§ **STORED DATA**
⁂

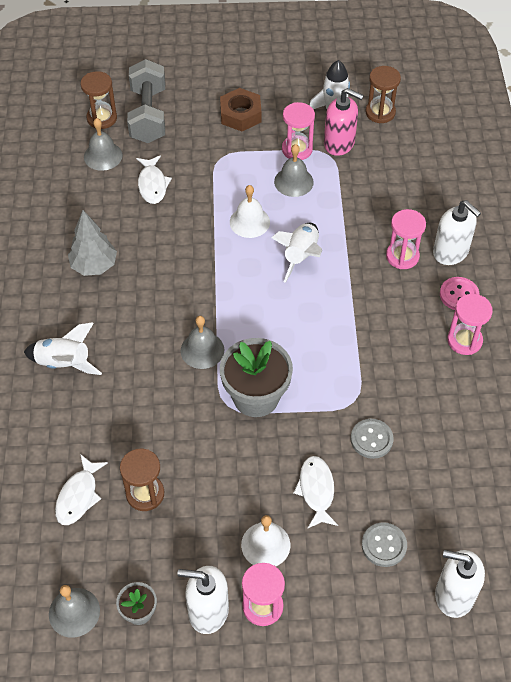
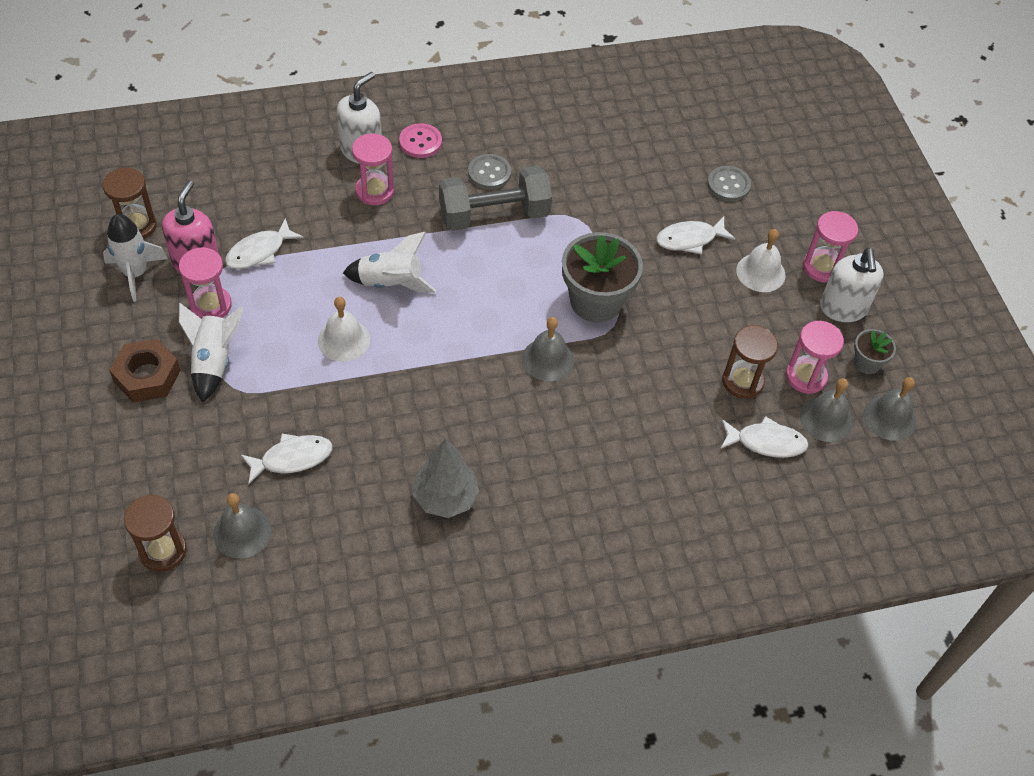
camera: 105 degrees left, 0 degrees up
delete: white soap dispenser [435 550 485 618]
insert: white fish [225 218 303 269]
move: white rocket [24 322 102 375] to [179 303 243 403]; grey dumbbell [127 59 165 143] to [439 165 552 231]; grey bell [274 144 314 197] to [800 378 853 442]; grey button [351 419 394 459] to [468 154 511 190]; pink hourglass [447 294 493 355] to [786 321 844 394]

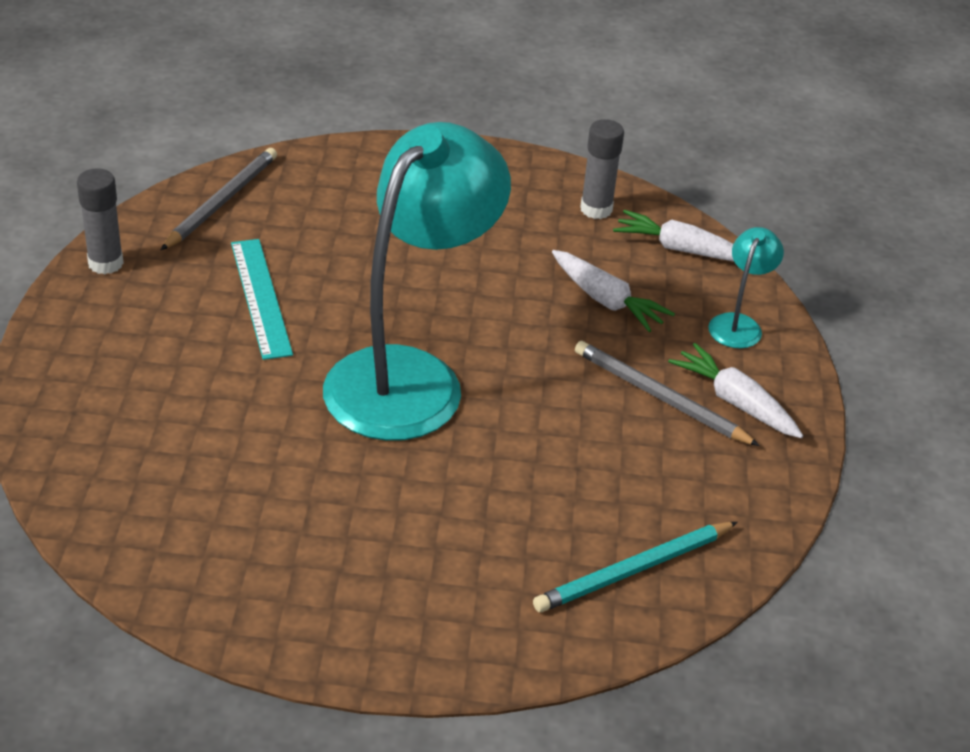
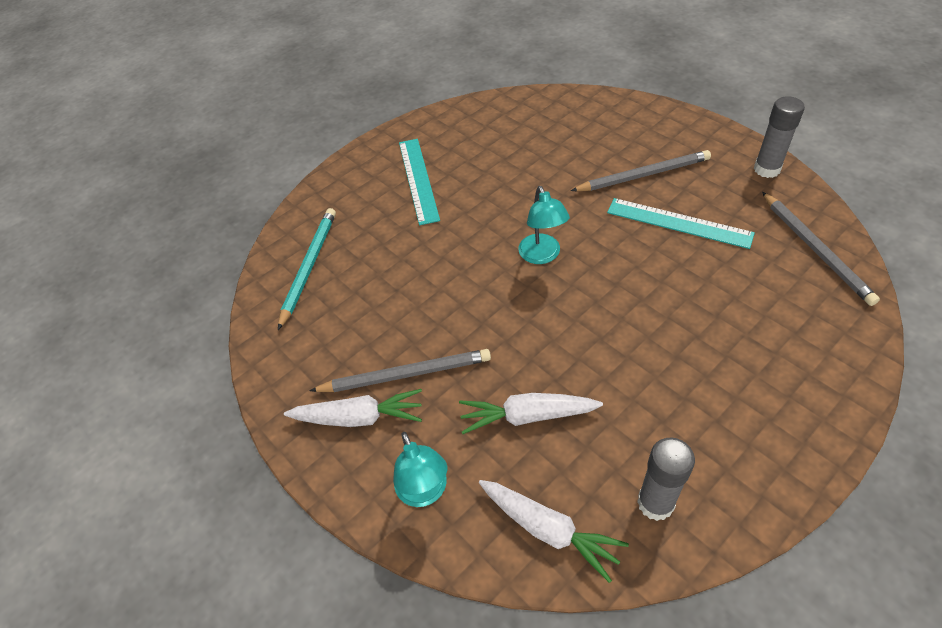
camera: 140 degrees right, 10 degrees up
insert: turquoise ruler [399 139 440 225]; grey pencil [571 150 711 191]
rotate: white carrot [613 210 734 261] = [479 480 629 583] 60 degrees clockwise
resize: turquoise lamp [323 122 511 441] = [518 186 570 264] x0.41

⁂

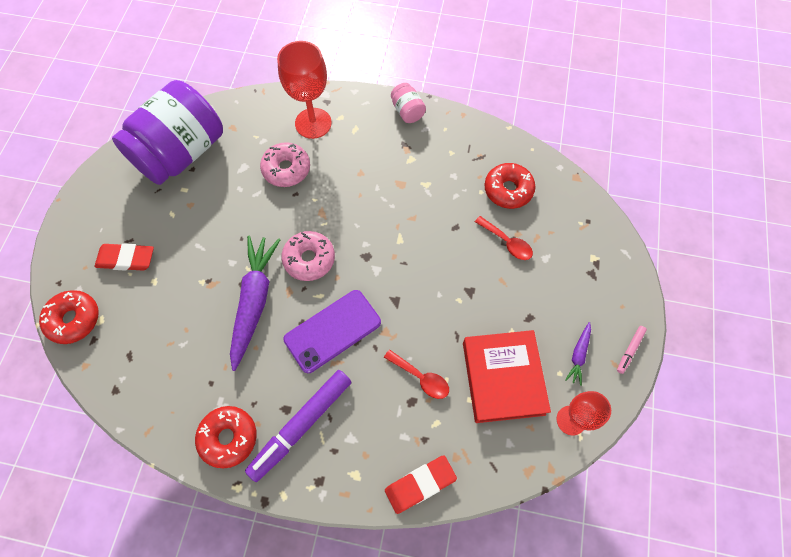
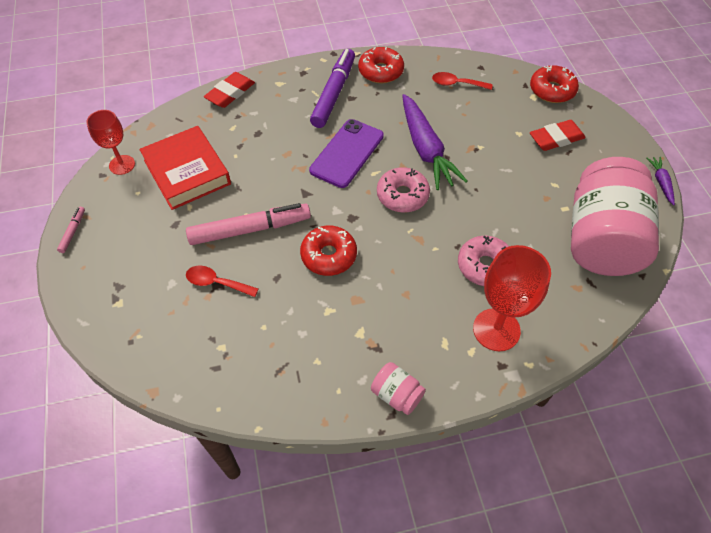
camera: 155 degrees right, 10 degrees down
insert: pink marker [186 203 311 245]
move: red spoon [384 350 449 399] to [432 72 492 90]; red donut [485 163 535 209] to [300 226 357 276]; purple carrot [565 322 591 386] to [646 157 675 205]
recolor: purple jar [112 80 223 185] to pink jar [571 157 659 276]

⁂

§ **WHAT YOU ARE ASKED TO DO**
Taking the records above, retype every line from the one with "delete: white soap" down to the one with "insert: white fish [225 218 303 269]", exactly and with nothing else.

§ **ANSWER BOX**
delete: white soap dispenser [435 550 485 618]
insert: white fish [225 218 303 269]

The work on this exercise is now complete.